[Work instruction]
Below this line is a set of entries; quote exactly the lines from the line that contains "yellow brick L14:L15" to the line that contains "brown plate M8:P8", both lines included.
Records for this exercise section start
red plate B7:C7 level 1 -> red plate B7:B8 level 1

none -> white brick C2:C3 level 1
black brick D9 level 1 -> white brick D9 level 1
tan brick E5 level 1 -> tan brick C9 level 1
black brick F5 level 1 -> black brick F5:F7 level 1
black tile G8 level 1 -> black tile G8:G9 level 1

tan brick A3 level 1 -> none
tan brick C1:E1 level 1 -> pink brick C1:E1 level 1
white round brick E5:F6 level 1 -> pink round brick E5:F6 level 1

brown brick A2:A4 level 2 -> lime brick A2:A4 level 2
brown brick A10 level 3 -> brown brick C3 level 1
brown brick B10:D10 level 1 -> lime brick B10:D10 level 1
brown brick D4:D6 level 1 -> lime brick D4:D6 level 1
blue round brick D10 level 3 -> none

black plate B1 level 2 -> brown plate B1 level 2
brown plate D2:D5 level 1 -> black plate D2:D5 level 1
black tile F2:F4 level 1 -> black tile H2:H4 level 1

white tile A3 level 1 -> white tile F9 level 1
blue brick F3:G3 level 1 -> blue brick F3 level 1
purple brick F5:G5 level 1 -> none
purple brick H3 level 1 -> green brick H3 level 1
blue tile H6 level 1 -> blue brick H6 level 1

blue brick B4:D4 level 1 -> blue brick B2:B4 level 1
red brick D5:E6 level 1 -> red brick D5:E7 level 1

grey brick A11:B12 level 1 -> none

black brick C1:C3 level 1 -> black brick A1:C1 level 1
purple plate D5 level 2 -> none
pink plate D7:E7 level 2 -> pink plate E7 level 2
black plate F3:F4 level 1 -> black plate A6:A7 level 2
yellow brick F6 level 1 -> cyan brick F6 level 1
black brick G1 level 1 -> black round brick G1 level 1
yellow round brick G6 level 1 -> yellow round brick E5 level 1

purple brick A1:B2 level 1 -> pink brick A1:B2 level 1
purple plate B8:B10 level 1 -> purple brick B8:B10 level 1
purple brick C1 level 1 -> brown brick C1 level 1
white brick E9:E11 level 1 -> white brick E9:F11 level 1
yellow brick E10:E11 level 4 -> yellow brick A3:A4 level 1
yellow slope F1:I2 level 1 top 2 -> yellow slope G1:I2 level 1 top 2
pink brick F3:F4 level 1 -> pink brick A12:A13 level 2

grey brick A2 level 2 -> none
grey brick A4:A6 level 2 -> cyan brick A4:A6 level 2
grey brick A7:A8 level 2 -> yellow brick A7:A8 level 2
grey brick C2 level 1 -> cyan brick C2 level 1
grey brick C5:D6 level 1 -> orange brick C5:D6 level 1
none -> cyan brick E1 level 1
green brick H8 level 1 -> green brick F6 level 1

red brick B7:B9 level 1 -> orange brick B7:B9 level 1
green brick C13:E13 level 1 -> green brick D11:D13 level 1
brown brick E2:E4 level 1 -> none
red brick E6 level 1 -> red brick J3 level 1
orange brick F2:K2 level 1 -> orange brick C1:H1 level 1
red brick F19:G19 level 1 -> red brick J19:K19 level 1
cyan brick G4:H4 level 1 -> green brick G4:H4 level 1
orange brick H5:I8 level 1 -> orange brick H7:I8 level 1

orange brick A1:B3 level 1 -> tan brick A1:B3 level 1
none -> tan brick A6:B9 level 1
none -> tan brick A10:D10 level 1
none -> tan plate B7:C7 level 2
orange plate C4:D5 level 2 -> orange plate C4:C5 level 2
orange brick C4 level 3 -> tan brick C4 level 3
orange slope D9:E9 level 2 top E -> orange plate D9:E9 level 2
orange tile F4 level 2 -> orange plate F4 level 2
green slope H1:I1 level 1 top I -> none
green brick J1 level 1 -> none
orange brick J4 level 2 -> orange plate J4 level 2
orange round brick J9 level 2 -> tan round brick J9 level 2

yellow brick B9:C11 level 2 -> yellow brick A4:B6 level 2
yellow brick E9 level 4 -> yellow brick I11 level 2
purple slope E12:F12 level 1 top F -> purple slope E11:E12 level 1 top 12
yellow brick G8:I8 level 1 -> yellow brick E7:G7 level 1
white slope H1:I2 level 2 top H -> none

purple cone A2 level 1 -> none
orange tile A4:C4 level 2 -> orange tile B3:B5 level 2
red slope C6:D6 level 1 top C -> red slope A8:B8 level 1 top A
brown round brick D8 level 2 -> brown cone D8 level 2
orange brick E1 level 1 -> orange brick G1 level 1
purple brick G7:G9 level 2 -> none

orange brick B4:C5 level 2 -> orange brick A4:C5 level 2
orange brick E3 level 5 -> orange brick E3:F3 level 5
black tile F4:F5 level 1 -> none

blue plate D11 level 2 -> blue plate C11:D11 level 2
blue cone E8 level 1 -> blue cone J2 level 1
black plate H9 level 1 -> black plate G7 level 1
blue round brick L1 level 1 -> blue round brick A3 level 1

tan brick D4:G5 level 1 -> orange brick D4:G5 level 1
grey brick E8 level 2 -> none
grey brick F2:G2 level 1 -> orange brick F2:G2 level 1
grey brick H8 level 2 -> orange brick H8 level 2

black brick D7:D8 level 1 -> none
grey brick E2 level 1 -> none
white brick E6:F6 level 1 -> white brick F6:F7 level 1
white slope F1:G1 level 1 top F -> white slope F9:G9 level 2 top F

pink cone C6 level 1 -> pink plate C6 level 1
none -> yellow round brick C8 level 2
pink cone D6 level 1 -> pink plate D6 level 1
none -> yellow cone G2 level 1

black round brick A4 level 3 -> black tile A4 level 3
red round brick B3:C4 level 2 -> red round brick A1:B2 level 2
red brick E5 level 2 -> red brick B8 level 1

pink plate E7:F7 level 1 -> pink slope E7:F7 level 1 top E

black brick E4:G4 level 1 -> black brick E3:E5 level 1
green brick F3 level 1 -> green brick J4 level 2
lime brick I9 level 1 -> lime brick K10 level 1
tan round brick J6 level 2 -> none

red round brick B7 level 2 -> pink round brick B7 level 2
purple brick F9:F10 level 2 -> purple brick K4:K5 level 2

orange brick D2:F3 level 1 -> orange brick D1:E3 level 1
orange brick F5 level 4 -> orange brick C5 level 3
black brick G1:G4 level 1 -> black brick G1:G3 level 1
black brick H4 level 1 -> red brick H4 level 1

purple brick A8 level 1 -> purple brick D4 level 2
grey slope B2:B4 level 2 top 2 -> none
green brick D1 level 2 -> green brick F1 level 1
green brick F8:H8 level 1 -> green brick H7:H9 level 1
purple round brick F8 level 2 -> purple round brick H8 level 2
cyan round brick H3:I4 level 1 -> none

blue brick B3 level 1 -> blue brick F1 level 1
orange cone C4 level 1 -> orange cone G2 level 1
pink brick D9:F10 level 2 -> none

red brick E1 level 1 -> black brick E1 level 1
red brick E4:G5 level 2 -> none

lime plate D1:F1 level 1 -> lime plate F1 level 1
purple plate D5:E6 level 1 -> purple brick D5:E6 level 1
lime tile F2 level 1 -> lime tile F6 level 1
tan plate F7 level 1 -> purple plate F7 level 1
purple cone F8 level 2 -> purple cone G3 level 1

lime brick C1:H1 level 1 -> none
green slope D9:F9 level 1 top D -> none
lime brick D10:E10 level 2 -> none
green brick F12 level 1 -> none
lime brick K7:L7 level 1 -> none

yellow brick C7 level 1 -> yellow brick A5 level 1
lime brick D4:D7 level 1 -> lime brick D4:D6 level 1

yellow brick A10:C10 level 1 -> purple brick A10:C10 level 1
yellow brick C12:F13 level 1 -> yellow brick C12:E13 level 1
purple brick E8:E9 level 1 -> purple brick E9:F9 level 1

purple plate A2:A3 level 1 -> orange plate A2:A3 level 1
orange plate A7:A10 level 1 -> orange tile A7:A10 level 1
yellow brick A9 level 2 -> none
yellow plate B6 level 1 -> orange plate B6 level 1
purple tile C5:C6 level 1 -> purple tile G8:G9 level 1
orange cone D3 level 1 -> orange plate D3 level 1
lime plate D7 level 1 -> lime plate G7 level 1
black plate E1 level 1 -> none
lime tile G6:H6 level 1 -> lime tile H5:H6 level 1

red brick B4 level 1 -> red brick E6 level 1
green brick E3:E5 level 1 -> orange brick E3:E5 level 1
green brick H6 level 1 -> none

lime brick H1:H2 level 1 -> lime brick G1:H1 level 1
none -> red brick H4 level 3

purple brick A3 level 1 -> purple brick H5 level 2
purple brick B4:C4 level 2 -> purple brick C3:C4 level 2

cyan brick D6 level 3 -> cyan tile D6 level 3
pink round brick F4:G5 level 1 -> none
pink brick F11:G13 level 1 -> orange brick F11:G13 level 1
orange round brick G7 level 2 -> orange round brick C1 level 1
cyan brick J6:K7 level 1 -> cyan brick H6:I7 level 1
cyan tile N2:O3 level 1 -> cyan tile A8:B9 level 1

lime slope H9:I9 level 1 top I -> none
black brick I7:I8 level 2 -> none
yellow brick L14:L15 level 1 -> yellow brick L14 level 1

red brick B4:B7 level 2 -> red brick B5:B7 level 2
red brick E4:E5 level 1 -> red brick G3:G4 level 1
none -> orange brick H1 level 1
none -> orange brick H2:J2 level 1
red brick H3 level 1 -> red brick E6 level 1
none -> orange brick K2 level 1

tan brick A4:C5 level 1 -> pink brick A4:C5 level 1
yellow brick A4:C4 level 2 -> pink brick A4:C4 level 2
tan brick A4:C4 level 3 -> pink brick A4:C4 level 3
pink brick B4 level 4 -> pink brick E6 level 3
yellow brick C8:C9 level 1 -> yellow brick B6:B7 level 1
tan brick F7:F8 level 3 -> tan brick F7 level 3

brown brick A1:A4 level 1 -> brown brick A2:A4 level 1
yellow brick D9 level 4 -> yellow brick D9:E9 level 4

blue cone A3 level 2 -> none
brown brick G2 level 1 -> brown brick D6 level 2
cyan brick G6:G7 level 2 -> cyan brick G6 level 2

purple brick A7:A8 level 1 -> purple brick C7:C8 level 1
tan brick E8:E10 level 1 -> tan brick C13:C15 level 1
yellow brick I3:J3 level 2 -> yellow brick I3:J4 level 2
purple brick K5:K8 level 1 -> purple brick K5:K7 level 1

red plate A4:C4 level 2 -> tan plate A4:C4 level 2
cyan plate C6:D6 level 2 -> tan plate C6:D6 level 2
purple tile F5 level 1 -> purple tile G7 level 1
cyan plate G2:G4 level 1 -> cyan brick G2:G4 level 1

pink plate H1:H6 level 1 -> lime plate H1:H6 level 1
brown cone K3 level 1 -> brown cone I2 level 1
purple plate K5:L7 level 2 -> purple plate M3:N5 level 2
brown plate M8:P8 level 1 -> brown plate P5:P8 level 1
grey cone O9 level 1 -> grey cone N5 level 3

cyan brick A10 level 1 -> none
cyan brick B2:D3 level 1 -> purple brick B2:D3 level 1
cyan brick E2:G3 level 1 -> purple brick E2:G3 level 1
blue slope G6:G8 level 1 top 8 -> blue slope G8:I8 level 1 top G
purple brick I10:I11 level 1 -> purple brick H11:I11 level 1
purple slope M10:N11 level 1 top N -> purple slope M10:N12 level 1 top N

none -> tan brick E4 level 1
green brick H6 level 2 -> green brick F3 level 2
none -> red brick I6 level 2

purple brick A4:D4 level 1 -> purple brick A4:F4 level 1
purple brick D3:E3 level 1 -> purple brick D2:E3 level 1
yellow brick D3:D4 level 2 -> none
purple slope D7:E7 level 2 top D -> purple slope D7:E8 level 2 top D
Records for this exercise section end
[Output]
yellow brick L14:L15 level 1 -> yellow brick L14 level 1

red brick B4:B7 level 2 -> red brick B5:B7 level 2
red brick E4:E5 level 1 -> red brick G3:G4 level 1
none -> orange brick H1 level 1
none -> orange brick H2:J2 level 1
red brick H3 level 1 -> red brick E6 level 1
none -> orange brick K2 level 1

tan brick A4:C5 level 1 -> pink brick A4:C5 level 1
yellow brick A4:C4 level 2 -> pink brick A4:C4 level 2
tan brick A4:C4 level 3 -> pink brick A4:C4 level 3
pink brick B4 level 4 -> pink brick E6 level 3
yellow brick C8:C9 level 1 -> yellow brick B6:B7 level 1
tan brick F7:F8 level 3 -> tan brick F7 level 3

brown brick A1:A4 level 1 -> brown brick A2:A4 level 1
yellow brick D9 level 4 -> yellow brick D9:E9 level 4

blue cone A3 level 2 -> none
brown brick G2 level 1 -> brown brick D6 level 2
cyan brick G6:G7 level 2 -> cyan brick G6 level 2

purple brick A7:A8 level 1 -> purple brick C7:C8 level 1
tan brick E8:E10 level 1 -> tan brick C13:C15 level 1
yellow brick I3:J3 level 2 -> yellow brick I3:J4 level 2
purple brick K5:K8 level 1 -> purple brick K5:K7 level 1

red plate A4:C4 level 2 -> tan plate A4:C4 level 2
cyan plate C6:D6 level 2 -> tan plate C6:D6 level 2
purple tile F5 level 1 -> purple tile G7 level 1
cyan plate G2:G4 level 1 -> cyan brick G2:G4 level 1

pink plate H1:H6 level 1 -> lime plate H1:H6 level 1
brown cone K3 level 1 -> brown cone I2 level 1
purple plate K5:L7 level 2 -> purple plate M3:N5 level 2
brown plate M8:P8 level 1 -> brown plate P5:P8 level 1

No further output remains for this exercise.